Exercise instructions -
Copy the rows word for word, starting with the line that contains "Paloma (409, 146)" and going on through the line that contains "bouncing (906, 1726)", both included.

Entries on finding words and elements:
┌──

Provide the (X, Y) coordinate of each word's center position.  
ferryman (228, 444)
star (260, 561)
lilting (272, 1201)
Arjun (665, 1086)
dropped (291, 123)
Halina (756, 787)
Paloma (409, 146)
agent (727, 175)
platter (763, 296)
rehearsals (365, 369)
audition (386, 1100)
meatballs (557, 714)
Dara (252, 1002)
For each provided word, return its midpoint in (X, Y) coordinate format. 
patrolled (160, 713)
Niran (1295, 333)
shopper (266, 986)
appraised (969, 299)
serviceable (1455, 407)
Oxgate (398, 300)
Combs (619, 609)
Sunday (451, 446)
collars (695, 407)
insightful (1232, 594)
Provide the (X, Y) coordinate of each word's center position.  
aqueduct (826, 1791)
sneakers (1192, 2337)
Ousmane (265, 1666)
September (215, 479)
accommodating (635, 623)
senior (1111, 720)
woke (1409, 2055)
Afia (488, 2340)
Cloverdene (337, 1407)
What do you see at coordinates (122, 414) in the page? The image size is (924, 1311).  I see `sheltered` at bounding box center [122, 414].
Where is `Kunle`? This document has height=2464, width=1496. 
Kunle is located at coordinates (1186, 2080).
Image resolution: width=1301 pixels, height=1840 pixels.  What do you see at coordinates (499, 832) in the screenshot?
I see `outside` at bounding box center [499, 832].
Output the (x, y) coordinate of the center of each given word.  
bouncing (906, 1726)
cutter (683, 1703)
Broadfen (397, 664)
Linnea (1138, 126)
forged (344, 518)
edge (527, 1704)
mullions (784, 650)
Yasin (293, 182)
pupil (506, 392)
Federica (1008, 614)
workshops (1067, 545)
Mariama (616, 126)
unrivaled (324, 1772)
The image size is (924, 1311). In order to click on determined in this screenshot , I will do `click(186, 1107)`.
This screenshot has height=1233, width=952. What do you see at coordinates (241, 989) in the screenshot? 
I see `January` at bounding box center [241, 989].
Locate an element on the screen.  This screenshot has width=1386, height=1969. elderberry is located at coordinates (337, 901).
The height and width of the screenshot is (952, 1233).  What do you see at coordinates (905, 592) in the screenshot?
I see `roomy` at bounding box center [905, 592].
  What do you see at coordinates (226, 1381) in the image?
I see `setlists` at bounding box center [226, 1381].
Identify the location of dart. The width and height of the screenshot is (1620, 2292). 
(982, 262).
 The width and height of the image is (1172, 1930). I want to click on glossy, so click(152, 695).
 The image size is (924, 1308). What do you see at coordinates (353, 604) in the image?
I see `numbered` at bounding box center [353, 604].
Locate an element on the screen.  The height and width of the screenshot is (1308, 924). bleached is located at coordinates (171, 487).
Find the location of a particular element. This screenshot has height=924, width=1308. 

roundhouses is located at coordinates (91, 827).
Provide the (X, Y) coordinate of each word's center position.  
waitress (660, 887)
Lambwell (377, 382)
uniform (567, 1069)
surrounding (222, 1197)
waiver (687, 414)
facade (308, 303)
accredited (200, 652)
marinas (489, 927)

└──

Exercise answer -
Paloma (409, 146)
agent (727, 175)
platter (763, 296)
rehearsals (365, 369)
audition (386, 1100)
meatballs (557, 714)
Dara (252, 1002)
For each provided word, return its midpoint in (X, Y) coordinate format. 
patrolled (160, 713)
Niran (1295, 333)
shopper (266, 986)
appraised (969, 299)
serviceable (1455, 407)
Oxgate (398, 300)
Combs (619, 609)
Sunday (451, 446)
collars (695, 407)
insightful (1232, 594)
Provide the (X, Y) coordinate of each word's center position.  
aqueduct (826, 1791)
sneakers (1192, 2337)
Ousmane (265, 1666)
September (215, 479)
accommodating (635, 623)
senior (1111, 720)
woke (1409, 2055)
Afia (488, 2340)
Cloverdene (337, 1407)
What do you see at coordinates (122, 414) in the page? The image size is (924, 1311).  I see `sheltered` at bounding box center [122, 414].
Where is `Kunle`? This document has height=2464, width=1496. 
Kunle is located at coordinates (1186, 2080).
Image resolution: width=1301 pixels, height=1840 pixels.  What do you see at coordinates (499, 832) in the screenshot?
I see `outside` at bounding box center [499, 832].
Output the (x, y) coordinate of the center of each given word.  
bouncing (906, 1726)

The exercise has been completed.